Prompt
Keep the wording of each record exactly the same when you repeat it, and leave out pictures.

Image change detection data
=== Begin Enclosure ===
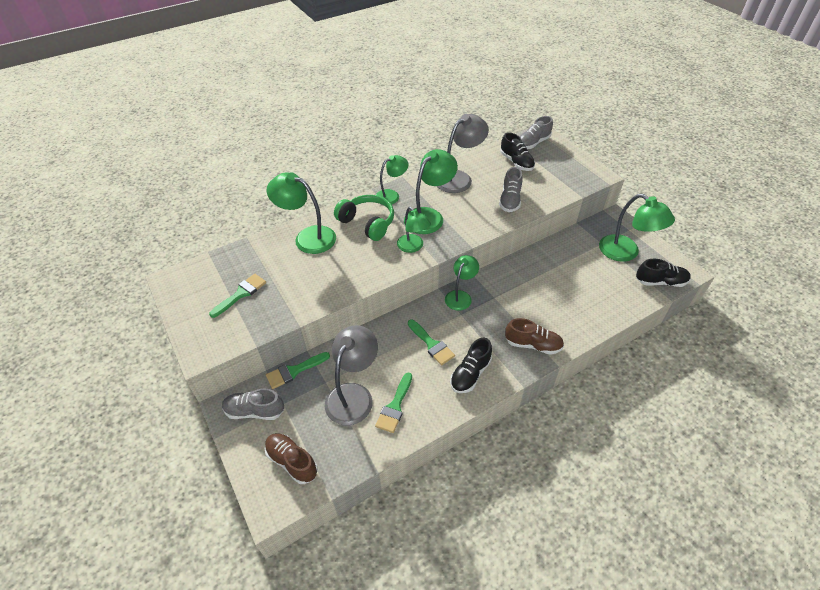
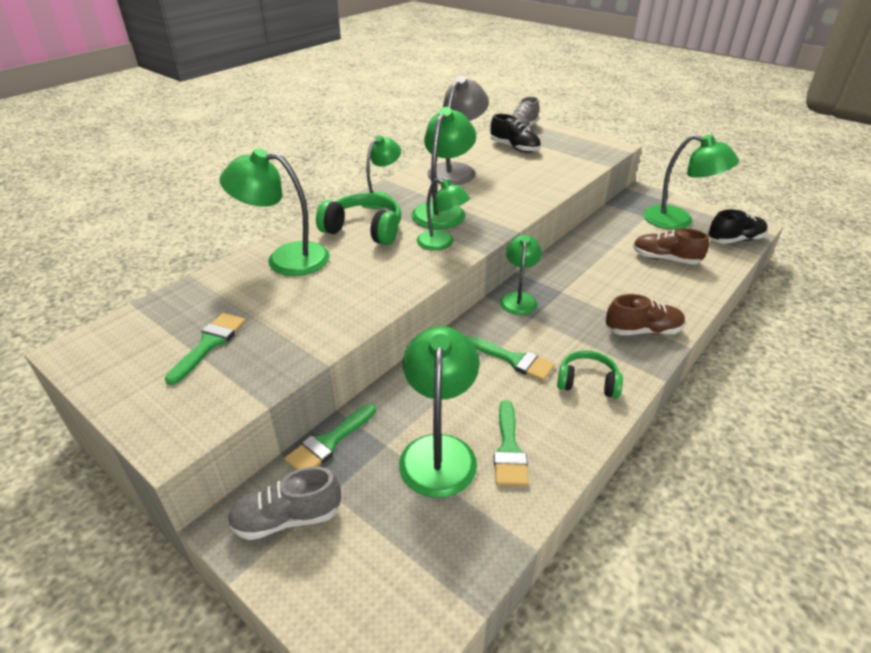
camera: 20 degrees left, 10 degrees down
(292, 462) = (388, 578): brown shoe -> brown shoe (665, 259)
(353, 395) = (439, 451): grey lamp -> green lamp
(470, 374) = (587, 382): black shoe -> green headphones
(510, 200) = (531, 181): grey shoe -> none

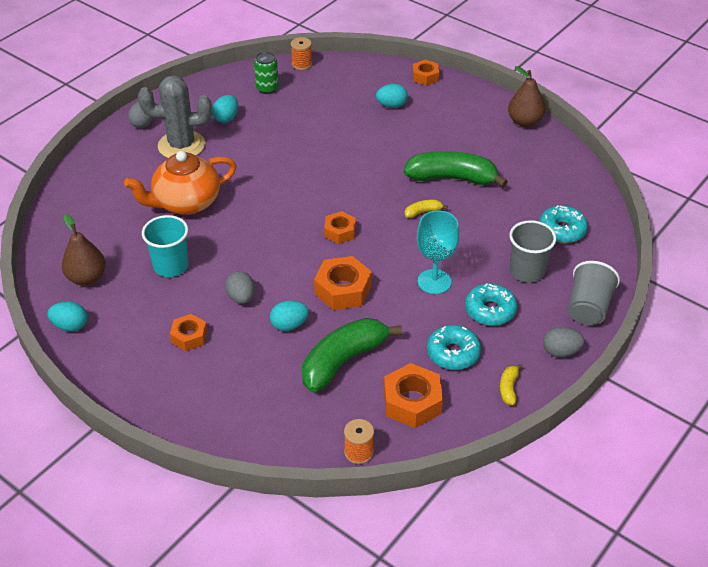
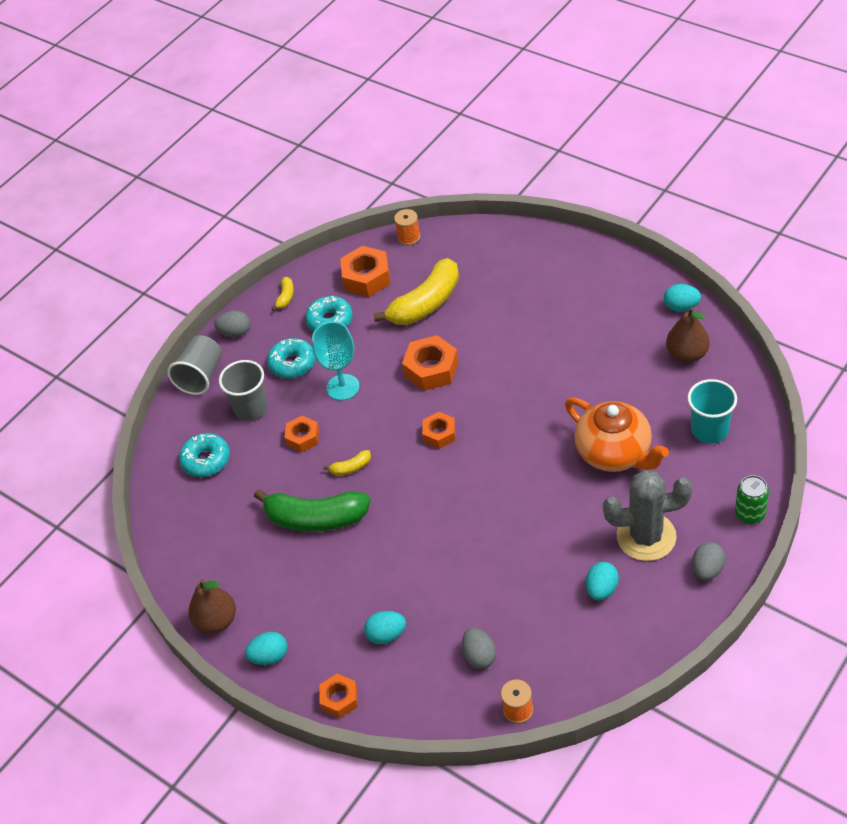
camera: 175 degrees left, 5 degrees up
(171, 266) = (607, 376): turquoise cup -> turquoise cup (709, 430)
(186, 203) = (614, 453): orange teapot -> orange teapot turned 75 degrees clockwise
(189, 336) = (567, 309): orange nut -> orange nut (303, 437)
(241, 297) = (528, 351): grey egg -> grey egg (479, 656)
(267, 88) = (559, 652): green can -> green can (750, 514)
(289, 325) = (478, 330): turquoise egg -> turquoise egg (269, 656)
(343, 361) = (426, 303): green banana -> yellow banana

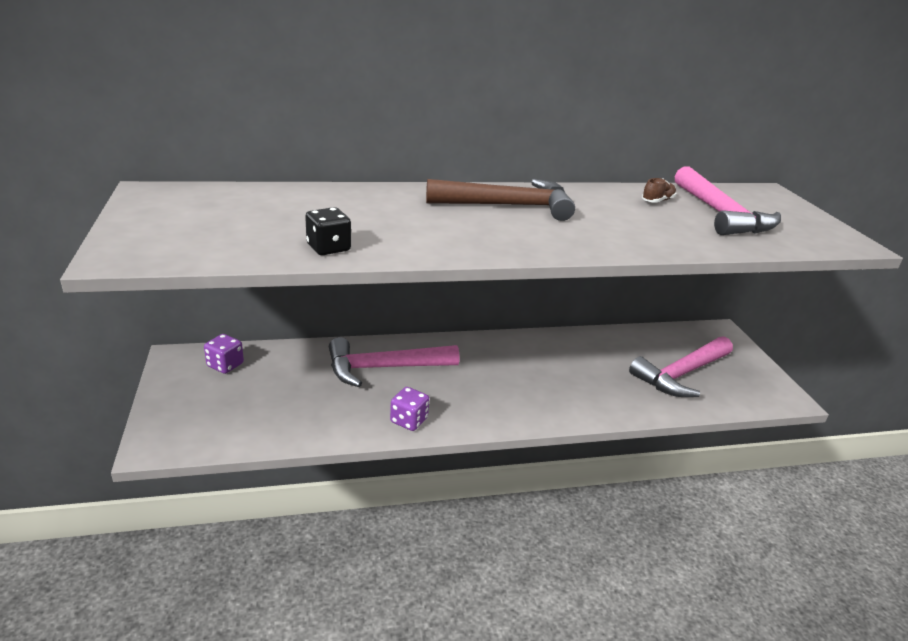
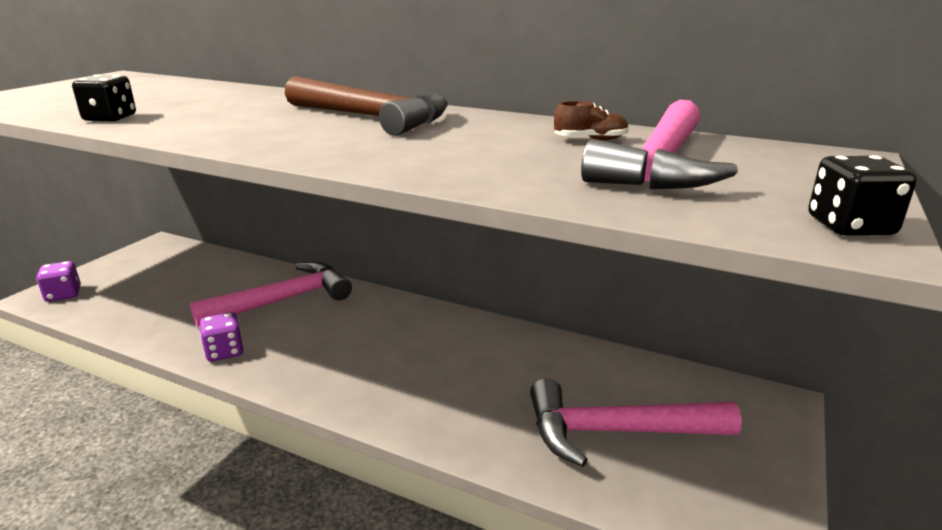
camera: 40 degrees right, 5 degrees down
(225, 365) = (177, 258): purple dice -> purple dice (63, 294)
(384, 368) = (283, 300): pink hammer -> pink hammer turned 120 degrees clockwise
(838, 236) = (850, 226): none -> black dice

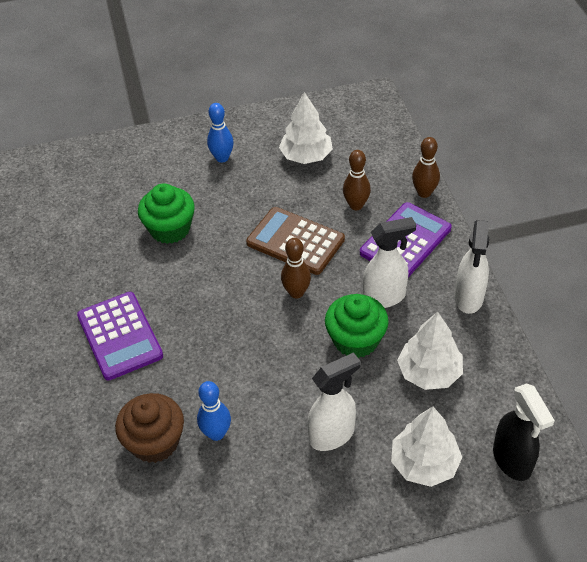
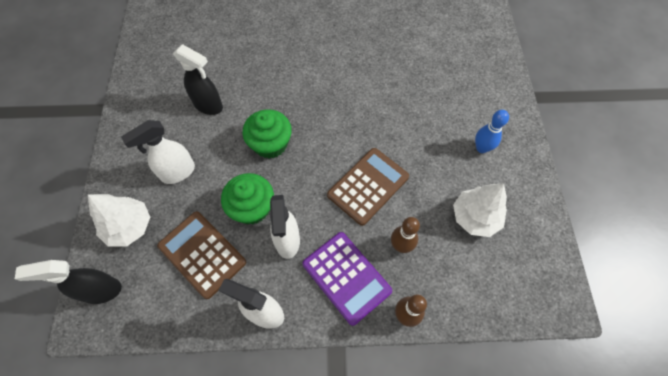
camera: 100 degrees right, 15 degrees up
(120, 336) = (307, 62): purple calculator -> none
(155, 442) = (217, 73): brown cupcake -> none
(170, 229) = (402, 101): green cupcake -> green cupcake (270, 144)
(216, 433) = (209, 105): blue bowling pin -> black spray bottle
(296, 292) = (312, 176): brown bowling pin -> none
(332, 435) = (178, 172): white spray bottle -> white spray bottle turned 75 degrees clockwise
(429, 372) = (202, 254): white tree -> brown calculator

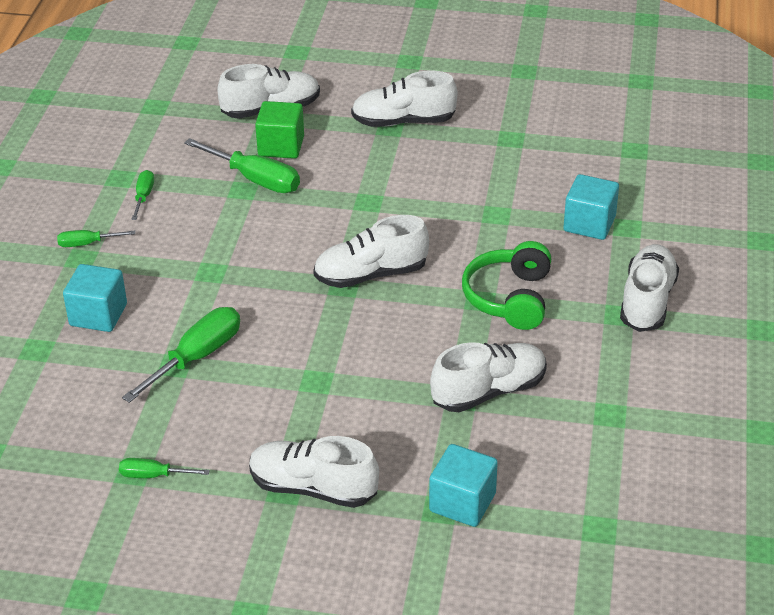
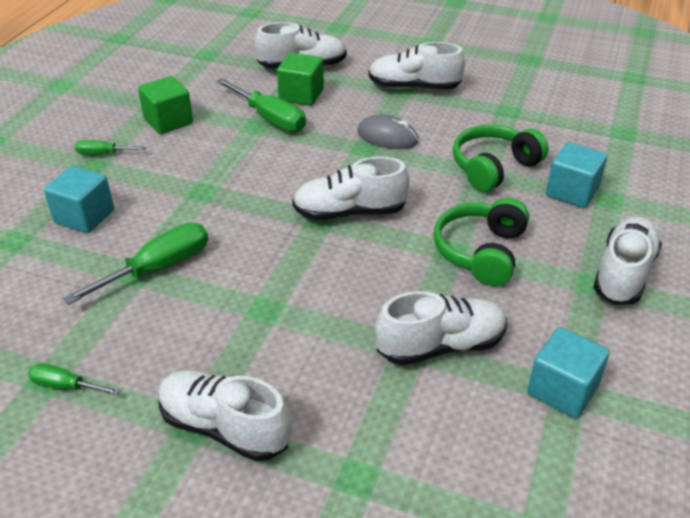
camera: 10 degrees right, 0 degrees up
(143, 196) = (168, 121): green screwdriver -> green cube
(388, 186) = (387, 137): none -> grey mouse
(462, 502) = (384, 473): turquoise cube -> turquoise cube (562, 390)
(506, 207) = (493, 167): none -> green headphones

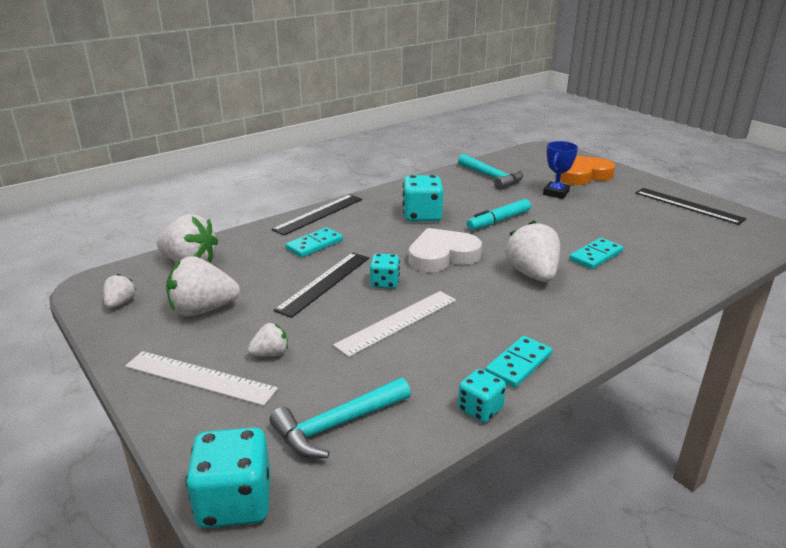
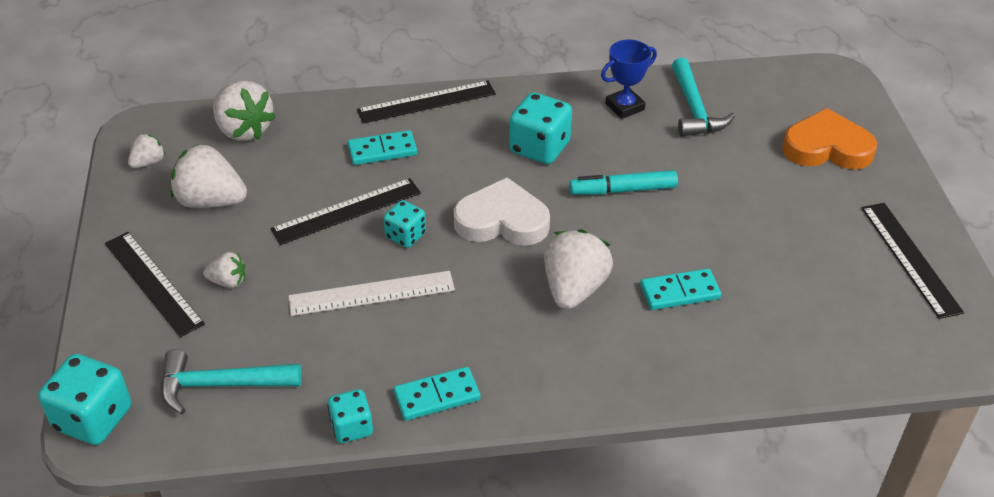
camera: 30 degrees right, 15 degrees up
(200, 377) = (153, 282): white ruler -> black ruler
(556, 193) = (749, 168): blue trophy -> blue trophy (624, 107)

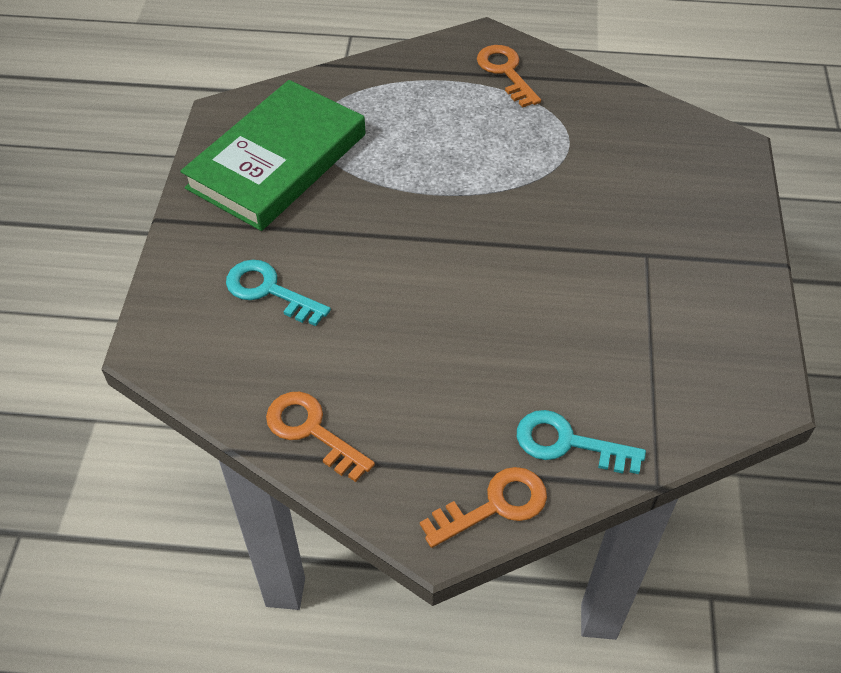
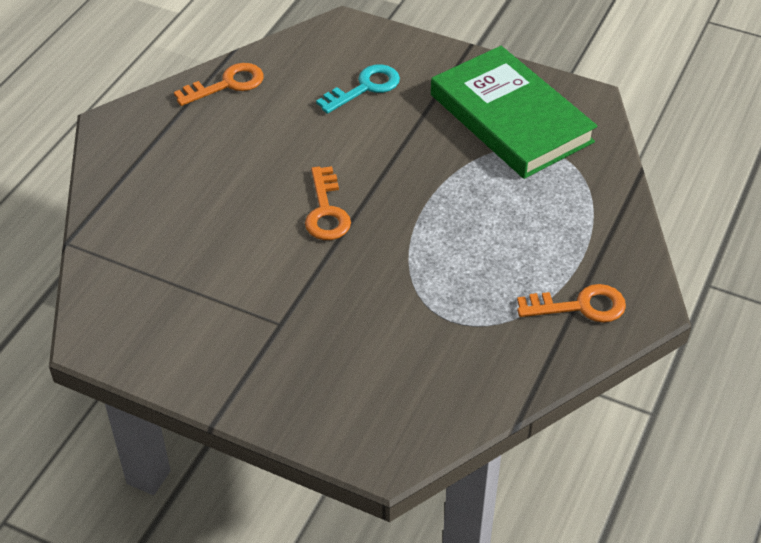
camera: 110 degrees right, 5 degrees down
(494, 505) = (112, 154): orange key -> orange key (326, 211)
(568, 443) = (132, 206): turquoise key -> none

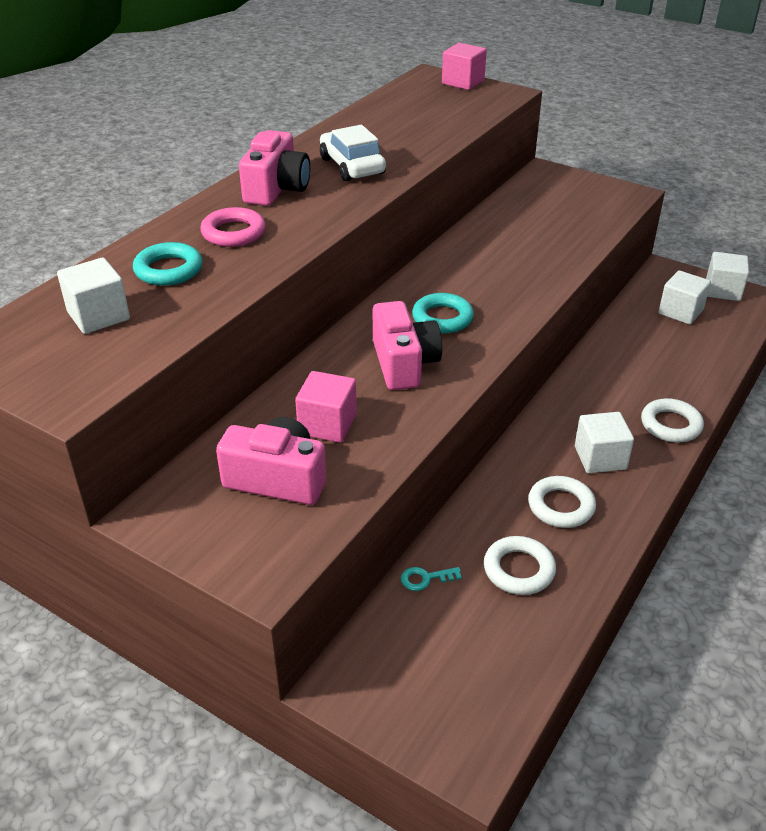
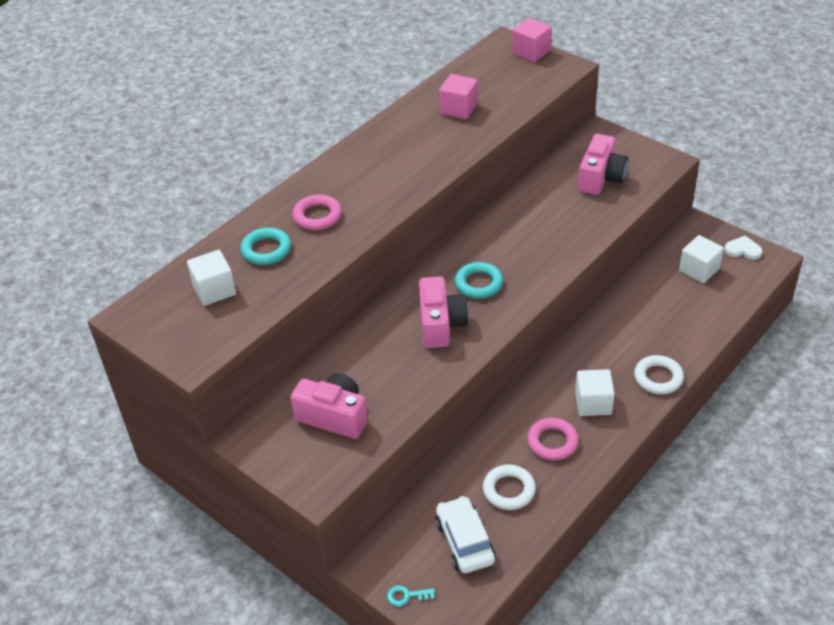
camera: 10 degrees right, 5 degrees up
(276, 189) = (355, 172): pink camera -> pink camera (601, 178)
(327, 424) = (375, 374): pink cube -> pink cube (459, 109)
(352, 166) = (419, 149): white car -> white car (465, 541)
(425, 578) = (439, 492): turquoise key -> turquoise key (406, 596)
(561, 506) = (552, 442): white ring -> pink ring
(722, 290) = (743, 250): white cube -> white heart

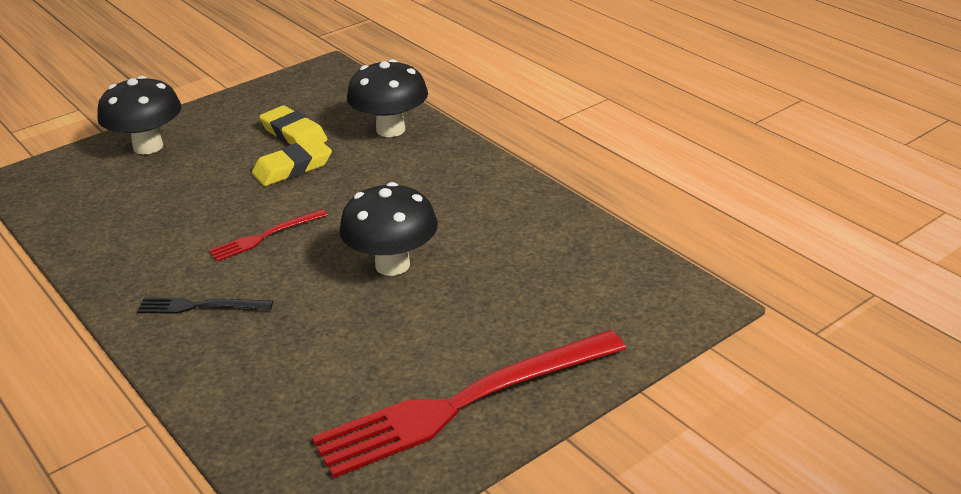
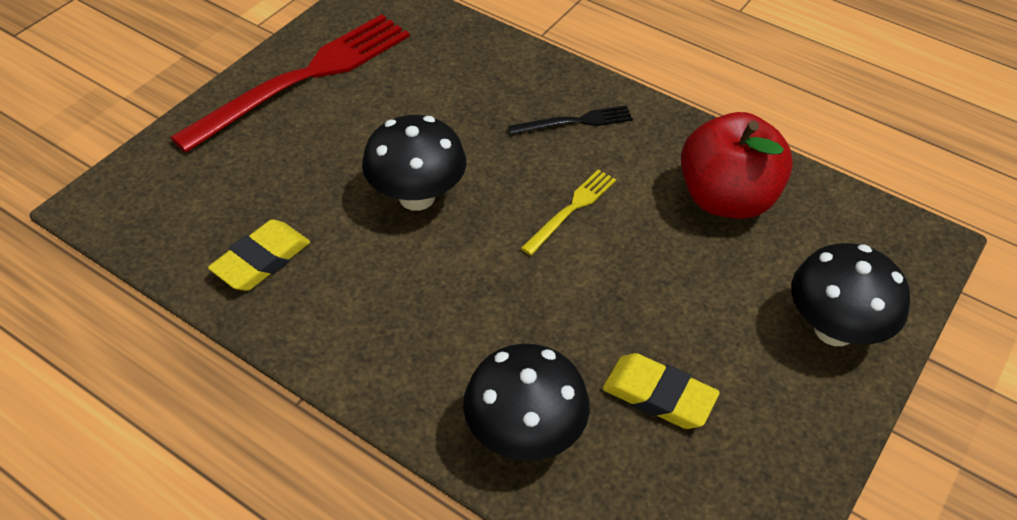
camera: 160 degrees right, 15 degrees up
(131, 225) = (726, 199): none -> red apple
(265, 236) = (571, 209): red fork -> yellow fork
(292, 168) = (613, 323): yellow eraser -> yellow eraser (261, 260)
=== End Enclosure ===
Problem solution
camera: 20 degrees left, 10 degrees down
(292, 462) = (388, 578): brown shoe -> brown shoe (665, 259)
(353, 395) = (439, 451): grey lamp -> green lamp
(470, 374) = (587, 382): black shoe -> green headphones
(510, 200) = (531, 181): grey shoe -> none

camera: 175 degrees left, 5 degrees up
(171, 266) = (607, 376): turquoise cup -> turquoise cup (709, 430)
(186, 203) = (614, 453): orange teapot -> orange teapot turned 75 degrees clockwise
(189, 336) = (567, 309): orange nut -> orange nut (303, 437)
(241, 297) = (528, 351): grey egg -> grey egg (479, 656)
(267, 88) = (559, 652): green can -> green can (750, 514)
(289, 325) = (478, 330): turquoise egg -> turquoise egg (269, 656)
(343, 361) = (426, 303): green banana -> yellow banana

camera: 40 degrees right, 5 degrees down
(225, 365) = (177, 258): purple dice -> purple dice (63, 294)
(384, 368) = (283, 300): pink hammer -> pink hammer turned 120 degrees clockwise
(838, 236) = (850, 226): none -> black dice

camera: 100 degrees right, 15 degrees up
(120, 336) = (307, 62): purple calculator -> none
(155, 442) = (217, 73): brown cupcake -> none
(170, 229) = (402, 101): green cupcake -> green cupcake (270, 144)
(216, 433) = (209, 105): blue bowling pin -> black spray bottle
(296, 292) = (312, 176): brown bowling pin -> none
(332, 435) = (178, 172): white spray bottle -> white spray bottle turned 75 degrees clockwise
(429, 372) = (202, 254): white tree -> brown calculator

camera: 10 degrees right, 0 degrees up
(143, 196) = (168, 121): green screwdriver -> green cube
(388, 186) = (387, 137): none -> grey mouse
(462, 502) = (384, 473): turquoise cube -> turquoise cube (562, 390)
(506, 207) = (493, 167): none -> green headphones

camera: 30 degrees right, 15 degrees up
(200, 377) = (153, 282): white ruler -> black ruler
(556, 193) = (749, 168): blue trophy -> blue trophy (624, 107)

camera: 110 degrees right, 5 degrees down
(494, 505) = (112, 154): orange key -> orange key (326, 211)
(568, 443) = (132, 206): turquoise key -> none

camera: 10 degrees right, 5 degrees up
(276, 189) = (355, 172): pink camera -> pink camera (601, 178)
(327, 424) = (375, 374): pink cube -> pink cube (459, 109)
(352, 166) = (419, 149): white car -> white car (465, 541)
(425, 578) = (439, 492): turquoise key -> turquoise key (406, 596)
(561, 506) = (552, 442): white ring -> pink ring
(722, 290) = (743, 250): white cube -> white heart

camera: 160 degrees right, 15 degrees up
(131, 225) = (726, 199): none -> red apple
(265, 236) = (571, 209): red fork -> yellow fork
(292, 168) = (613, 323): yellow eraser -> yellow eraser (261, 260)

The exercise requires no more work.